§ Assignment
Among the lines below, copy exactly those from the one with "camera: 25 degrees left, 5 degrees down" through the one with "(349, 371) = (456, 332): none", counting both ends.

____ Supplied material

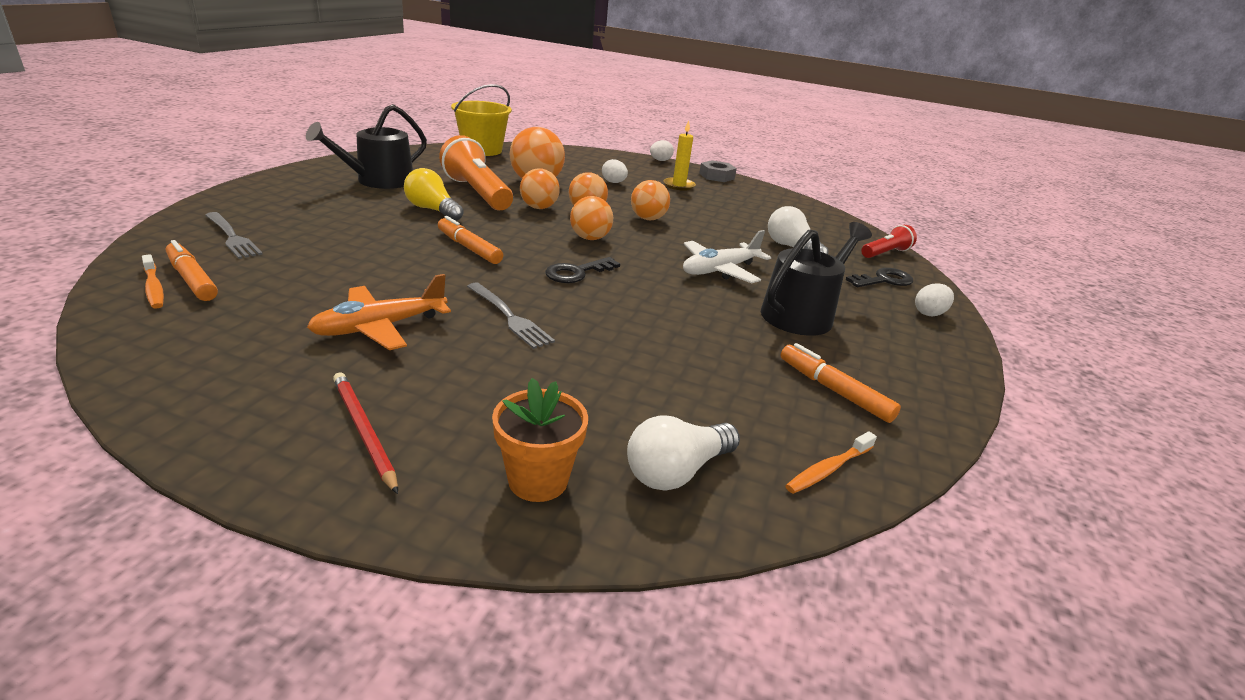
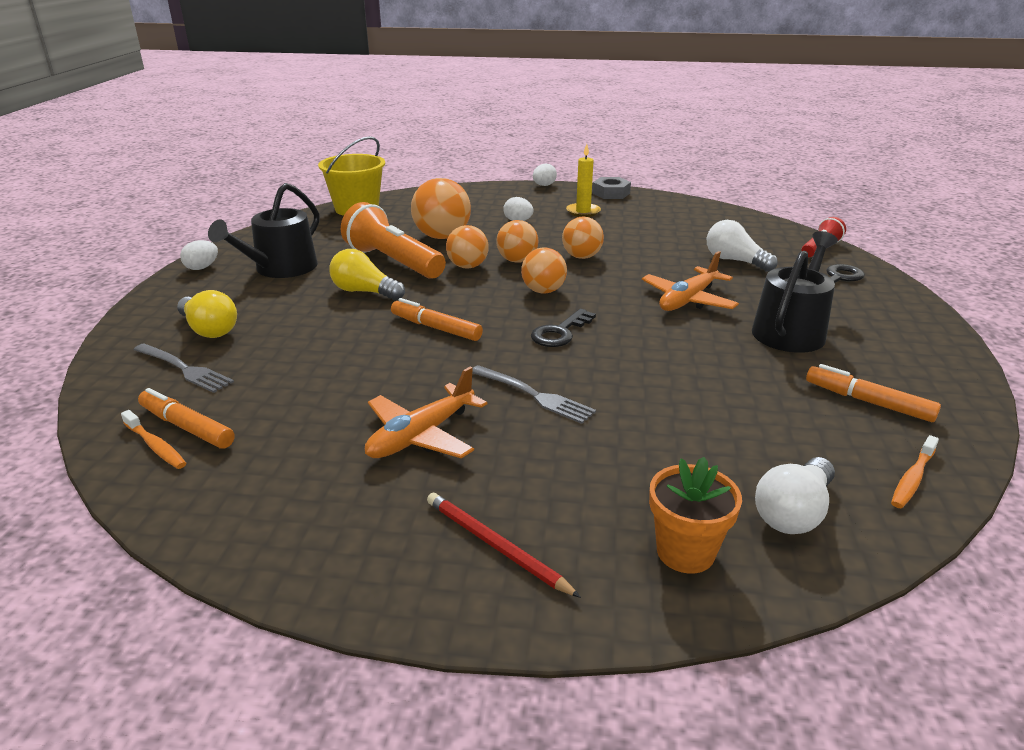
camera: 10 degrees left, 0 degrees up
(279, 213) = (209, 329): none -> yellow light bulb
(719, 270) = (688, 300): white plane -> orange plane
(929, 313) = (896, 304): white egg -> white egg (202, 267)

________
____ Supplied material

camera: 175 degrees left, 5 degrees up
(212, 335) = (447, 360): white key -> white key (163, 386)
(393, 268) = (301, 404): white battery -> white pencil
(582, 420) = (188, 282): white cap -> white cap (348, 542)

________
____ Supplied material

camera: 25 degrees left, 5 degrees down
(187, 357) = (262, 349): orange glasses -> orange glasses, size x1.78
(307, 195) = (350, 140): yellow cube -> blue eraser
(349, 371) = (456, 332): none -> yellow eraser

________

§ Answer section
camera: 25 degrees left, 5 degrees down
(187, 357) = (262, 349): orange glasses -> orange glasses, size x1.78
(307, 195) = (350, 140): yellow cube -> blue eraser
(349, 371) = (456, 332): none -> yellow eraser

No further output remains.